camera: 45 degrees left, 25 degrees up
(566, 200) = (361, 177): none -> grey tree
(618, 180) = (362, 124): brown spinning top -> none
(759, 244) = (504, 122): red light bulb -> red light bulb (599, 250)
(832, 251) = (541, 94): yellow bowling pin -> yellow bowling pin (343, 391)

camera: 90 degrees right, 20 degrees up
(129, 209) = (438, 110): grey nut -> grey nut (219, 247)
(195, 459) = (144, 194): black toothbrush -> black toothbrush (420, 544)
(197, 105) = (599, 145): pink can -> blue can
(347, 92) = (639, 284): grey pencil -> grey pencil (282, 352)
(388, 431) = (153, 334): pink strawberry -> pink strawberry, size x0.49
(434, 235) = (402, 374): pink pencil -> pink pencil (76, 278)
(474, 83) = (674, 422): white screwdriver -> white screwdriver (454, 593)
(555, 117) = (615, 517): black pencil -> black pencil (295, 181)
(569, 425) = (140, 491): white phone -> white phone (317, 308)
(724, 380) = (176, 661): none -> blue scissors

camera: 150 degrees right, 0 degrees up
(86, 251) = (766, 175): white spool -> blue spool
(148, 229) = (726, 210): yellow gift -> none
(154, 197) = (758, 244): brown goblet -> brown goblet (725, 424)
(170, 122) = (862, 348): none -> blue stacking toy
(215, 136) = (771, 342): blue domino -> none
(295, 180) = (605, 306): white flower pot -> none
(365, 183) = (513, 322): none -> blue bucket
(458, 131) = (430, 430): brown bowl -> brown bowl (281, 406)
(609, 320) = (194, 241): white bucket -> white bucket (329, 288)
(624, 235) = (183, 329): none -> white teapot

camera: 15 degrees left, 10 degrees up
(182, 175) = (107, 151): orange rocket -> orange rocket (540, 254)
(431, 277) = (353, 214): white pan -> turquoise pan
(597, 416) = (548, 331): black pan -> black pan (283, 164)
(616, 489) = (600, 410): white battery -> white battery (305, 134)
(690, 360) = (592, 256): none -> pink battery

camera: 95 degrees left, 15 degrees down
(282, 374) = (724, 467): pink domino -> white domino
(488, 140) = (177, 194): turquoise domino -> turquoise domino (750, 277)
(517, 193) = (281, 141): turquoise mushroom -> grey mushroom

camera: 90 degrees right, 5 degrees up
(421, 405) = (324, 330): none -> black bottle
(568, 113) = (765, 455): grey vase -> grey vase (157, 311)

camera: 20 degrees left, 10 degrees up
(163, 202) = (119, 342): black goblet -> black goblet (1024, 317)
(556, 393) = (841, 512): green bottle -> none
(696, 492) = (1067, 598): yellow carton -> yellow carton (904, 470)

============================================================

== EXERCISE DIRECTIONS ==
Only an exact copy of the data above will do.

== OUTPUT OF THE TASK ==
camera: 45 degrees left, 25 degrees up
(566, 200) = (361, 177): none -> grey tree
(618, 180) = (362, 124): brown spinning top -> none
(759, 244) = (504, 122): red light bulb -> red light bulb (599, 250)
(832, 251) = (541, 94): yellow bowling pin -> yellow bowling pin (343, 391)

camera: 90 degrees right, 20 degrees up
(129, 209) = (438, 110): grey nut -> grey nut (219, 247)
(195, 459) = (144, 194): black toothbrush -> black toothbrush (420, 544)
(197, 105) = (599, 145): pink can -> blue can
(347, 92) = (639, 284): grey pencil -> grey pencil (282, 352)
(388, 431) = (153, 334): pink strawberry -> pink strawberry, size x0.49
(434, 235) = (402, 374): pink pencil -> pink pencil (76, 278)
(474, 83) = (674, 422): white screwdriver -> white screwdriver (454, 593)
(555, 117) = (615, 517): black pencil -> black pencil (295, 181)
(569, 425) = (140, 491): white phone -> white phone (317, 308)
(724, 380) = (176, 661): none -> blue scissors

camera: 150 degrees right, 0 degrees up
(86, 251) = (766, 175): white spool -> blue spool
(148, 229) = (726, 210): yellow gift -> none
(154, 197) = (758, 244): brown goblet -> brown goblet (725, 424)
(170, 122) = (862, 348): none -> blue stacking toy
(215, 136) = (771, 342): blue domino -> none
(295, 180) = (605, 306): white flower pot -> none
(365, 183) = (513, 322): none -> blue bucket
(458, 131) = (430, 430): brown bowl -> brown bowl (281, 406)
(609, 320) = (194, 241): white bucket -> white bucket (329, 288)
(624, 235) = (183, 329): none -> white teapot

camera: 15 degrees left, 10 degrees up
(182, 175) = (107, 151): orange rocket -> orange rocket (540, 254)
(431, 277) = (353, 214): white pan -> turquoise pan
(597, 416) = (548, 331): black pan -> black pan (283, 164)
(616, 489) = (600, 410): white battery -> white battery (305, 134)
(690, 360) = (592, 256): none -> pink battery

camera: 95 degrees left, 15 degrees down
(282, 374) = (724, 467): pink domino -> white domino
(488, 140) = (177, 194): turquoise domino -> turquoise domino (750, 277)
(517, 193) = (281, 141): turquoise mushroom -> grey mushroom

camera: 90 degrees right, 5 degrees up
(421, 405) = (324, 330): none -> black bottle
(568, 113) = (765, 455): grey vase -> grey vase (157, 311)

camera: 20 degrees left, 10 degrees up
(163, 202) = (119, 342): black goblet -> black goblet (1024, 317)
(556, 393) = (841, 512): green bottle -> none
(696, 492) = (1067, 598): yellow carton -> yellow carton (904, 470)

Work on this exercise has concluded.